• Required work
Look through the records below, and copy out every line that holds the string "grey".
Material shown Start Marker
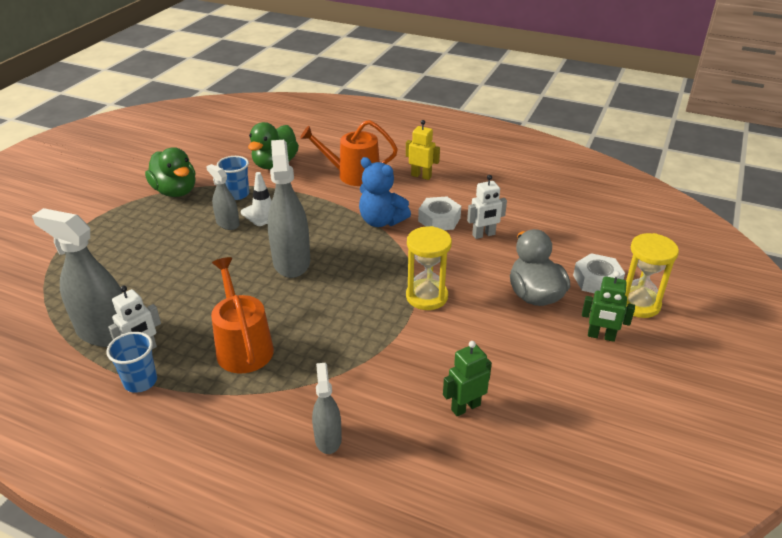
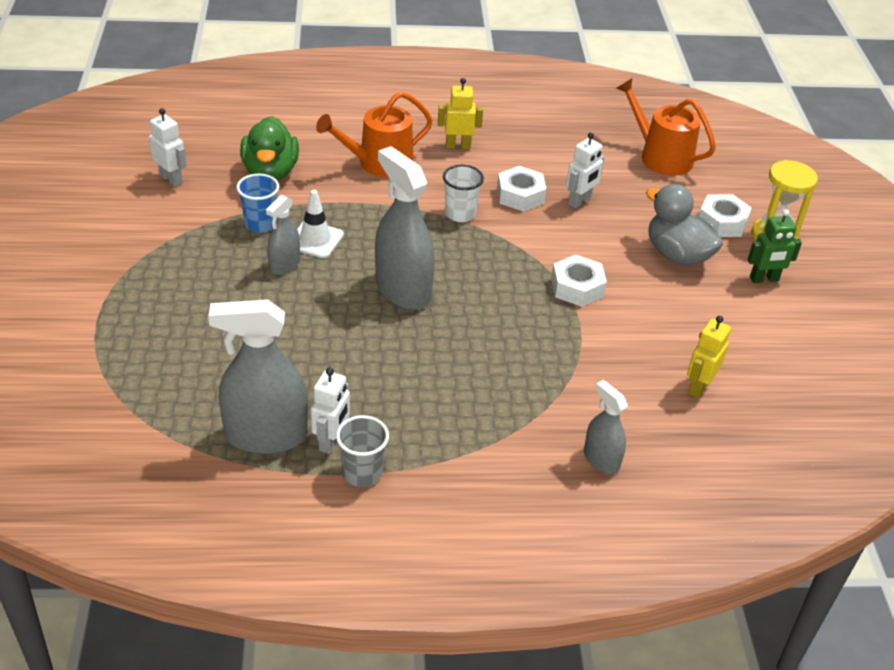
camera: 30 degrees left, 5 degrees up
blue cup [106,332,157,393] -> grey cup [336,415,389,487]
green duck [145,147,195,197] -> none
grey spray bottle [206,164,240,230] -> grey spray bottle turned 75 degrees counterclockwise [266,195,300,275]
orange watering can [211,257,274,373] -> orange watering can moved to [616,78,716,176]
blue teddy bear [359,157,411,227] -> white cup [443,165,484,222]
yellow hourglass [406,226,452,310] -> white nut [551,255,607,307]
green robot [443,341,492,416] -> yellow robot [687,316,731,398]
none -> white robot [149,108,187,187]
Material shown End Marker
• Result of this task
blue cup [106,332,157,393] -> grey cup [336,415,389,487]
grey spray bottle [206,164,240,230] -> grey spray bottle turned 75 degrees counterclockwise [266,195,300,275]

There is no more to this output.